- _WORK TASK_: Only the lines from the one containing "STEPPER1 pin IN3: D5 -> D6" to the end of the data are wanted; print them exactly as they appear.
★ ★ ★ ★
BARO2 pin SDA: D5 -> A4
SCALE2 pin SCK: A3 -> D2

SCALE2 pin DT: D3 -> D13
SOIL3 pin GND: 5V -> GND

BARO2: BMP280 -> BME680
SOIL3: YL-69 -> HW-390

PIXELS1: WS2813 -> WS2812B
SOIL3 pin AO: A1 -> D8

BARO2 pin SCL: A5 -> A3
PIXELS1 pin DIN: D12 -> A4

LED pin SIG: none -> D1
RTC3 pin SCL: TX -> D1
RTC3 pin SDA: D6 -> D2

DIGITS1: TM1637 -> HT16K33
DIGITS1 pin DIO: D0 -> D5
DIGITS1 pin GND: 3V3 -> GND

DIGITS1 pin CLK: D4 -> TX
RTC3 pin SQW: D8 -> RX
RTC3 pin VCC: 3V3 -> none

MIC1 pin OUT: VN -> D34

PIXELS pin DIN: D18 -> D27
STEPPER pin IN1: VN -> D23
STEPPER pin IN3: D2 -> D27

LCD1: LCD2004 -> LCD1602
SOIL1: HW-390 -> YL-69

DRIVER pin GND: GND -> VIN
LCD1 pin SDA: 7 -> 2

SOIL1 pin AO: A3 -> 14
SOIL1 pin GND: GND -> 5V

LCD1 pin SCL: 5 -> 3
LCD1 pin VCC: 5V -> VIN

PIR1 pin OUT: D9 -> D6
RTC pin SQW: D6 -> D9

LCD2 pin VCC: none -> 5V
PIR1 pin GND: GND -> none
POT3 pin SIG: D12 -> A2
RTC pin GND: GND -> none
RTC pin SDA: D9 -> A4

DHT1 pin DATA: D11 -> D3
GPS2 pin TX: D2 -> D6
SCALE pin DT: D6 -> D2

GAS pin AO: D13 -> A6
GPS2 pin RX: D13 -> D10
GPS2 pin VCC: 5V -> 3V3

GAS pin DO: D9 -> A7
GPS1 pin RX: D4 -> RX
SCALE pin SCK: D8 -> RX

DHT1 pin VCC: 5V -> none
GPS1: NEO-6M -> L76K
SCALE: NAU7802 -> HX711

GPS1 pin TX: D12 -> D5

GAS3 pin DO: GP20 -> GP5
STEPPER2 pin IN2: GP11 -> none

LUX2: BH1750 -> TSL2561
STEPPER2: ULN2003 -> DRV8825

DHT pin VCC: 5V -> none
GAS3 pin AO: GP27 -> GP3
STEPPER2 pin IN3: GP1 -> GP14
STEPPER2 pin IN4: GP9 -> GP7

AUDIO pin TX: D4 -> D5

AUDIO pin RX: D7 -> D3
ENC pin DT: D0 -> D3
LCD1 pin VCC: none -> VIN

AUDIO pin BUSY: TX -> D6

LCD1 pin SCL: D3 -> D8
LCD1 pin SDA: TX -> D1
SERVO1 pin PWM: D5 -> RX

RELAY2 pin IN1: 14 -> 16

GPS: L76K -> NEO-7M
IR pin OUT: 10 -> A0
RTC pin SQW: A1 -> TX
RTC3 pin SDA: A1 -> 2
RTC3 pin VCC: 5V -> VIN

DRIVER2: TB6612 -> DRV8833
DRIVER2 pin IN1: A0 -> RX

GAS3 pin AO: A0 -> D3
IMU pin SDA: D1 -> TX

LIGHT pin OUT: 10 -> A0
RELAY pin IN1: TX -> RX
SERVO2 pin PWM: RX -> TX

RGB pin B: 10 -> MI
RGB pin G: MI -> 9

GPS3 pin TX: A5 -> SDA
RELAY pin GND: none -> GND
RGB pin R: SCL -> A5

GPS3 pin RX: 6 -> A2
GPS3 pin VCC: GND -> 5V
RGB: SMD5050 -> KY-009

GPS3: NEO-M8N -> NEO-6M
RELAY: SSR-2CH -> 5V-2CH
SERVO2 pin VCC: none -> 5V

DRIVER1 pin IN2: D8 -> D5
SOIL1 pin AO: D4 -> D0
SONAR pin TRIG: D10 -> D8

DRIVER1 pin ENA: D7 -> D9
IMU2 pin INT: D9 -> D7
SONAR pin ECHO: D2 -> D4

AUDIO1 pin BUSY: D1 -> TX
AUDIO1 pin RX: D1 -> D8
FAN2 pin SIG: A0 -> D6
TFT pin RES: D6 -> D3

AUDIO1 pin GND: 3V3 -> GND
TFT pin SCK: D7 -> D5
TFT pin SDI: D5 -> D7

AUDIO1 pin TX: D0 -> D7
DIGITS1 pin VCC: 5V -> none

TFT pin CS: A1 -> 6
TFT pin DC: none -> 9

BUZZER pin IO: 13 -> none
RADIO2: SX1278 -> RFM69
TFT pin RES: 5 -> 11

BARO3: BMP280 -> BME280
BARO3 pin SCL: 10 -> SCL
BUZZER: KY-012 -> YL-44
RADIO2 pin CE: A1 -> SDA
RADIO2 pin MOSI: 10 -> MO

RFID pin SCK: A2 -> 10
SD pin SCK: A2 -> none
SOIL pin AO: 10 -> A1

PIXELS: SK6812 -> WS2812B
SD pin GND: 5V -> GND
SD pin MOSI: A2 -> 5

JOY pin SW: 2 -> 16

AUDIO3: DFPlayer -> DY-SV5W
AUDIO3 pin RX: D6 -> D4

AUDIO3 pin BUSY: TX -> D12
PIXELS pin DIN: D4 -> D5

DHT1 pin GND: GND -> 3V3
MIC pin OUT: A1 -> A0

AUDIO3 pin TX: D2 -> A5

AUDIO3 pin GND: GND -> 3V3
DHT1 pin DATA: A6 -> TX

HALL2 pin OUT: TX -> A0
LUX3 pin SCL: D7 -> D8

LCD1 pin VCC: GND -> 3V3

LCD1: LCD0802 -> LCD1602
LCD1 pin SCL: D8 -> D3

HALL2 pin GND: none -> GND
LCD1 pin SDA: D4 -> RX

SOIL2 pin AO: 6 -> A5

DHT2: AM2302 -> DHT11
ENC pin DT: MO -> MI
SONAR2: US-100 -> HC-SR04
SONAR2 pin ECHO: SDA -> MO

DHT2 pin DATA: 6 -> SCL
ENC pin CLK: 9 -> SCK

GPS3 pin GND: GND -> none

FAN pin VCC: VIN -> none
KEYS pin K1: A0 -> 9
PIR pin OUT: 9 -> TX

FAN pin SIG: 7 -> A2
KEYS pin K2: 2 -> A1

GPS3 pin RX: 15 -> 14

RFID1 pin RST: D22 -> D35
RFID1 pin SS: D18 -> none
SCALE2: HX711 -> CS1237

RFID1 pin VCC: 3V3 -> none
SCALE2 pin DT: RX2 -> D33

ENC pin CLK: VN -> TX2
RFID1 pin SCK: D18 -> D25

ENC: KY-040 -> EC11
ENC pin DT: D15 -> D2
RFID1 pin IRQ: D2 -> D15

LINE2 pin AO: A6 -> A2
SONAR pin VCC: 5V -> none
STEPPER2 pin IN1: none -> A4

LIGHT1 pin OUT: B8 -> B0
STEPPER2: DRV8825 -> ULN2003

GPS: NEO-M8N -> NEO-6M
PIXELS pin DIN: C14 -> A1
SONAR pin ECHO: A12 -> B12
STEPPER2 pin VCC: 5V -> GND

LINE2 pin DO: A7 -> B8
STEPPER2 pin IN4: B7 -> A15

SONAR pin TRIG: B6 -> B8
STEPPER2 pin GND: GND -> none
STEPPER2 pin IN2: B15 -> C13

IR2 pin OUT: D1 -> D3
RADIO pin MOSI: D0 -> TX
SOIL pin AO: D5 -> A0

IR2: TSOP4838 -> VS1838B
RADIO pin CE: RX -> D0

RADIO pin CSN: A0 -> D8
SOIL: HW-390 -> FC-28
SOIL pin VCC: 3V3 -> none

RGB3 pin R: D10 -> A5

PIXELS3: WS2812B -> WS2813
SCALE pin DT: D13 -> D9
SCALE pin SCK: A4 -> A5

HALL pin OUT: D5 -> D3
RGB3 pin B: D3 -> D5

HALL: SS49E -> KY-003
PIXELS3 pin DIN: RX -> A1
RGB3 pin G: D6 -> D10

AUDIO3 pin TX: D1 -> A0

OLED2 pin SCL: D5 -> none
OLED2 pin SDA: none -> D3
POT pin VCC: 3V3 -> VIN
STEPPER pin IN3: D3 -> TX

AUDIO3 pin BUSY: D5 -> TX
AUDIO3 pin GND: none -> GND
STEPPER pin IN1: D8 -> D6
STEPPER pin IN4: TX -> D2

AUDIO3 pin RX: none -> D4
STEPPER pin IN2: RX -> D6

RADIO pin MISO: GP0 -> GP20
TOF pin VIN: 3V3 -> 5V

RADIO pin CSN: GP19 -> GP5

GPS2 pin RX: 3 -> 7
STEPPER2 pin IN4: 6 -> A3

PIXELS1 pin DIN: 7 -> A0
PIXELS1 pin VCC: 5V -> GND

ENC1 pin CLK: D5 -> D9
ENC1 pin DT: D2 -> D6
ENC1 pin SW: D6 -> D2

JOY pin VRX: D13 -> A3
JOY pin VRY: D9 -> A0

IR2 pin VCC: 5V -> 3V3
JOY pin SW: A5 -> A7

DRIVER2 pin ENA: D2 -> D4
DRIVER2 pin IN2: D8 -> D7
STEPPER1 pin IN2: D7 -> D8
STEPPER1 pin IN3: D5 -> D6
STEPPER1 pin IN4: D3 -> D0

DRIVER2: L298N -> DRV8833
★ ★ ★ ★
- _SOLUTION FOR THIS EXERCISE_:
STEPPER1 pin IN3: D5 -> D6
STEPPER1 pin IN4: D3 -> D0

DRIVER2: L298N -> DRV8833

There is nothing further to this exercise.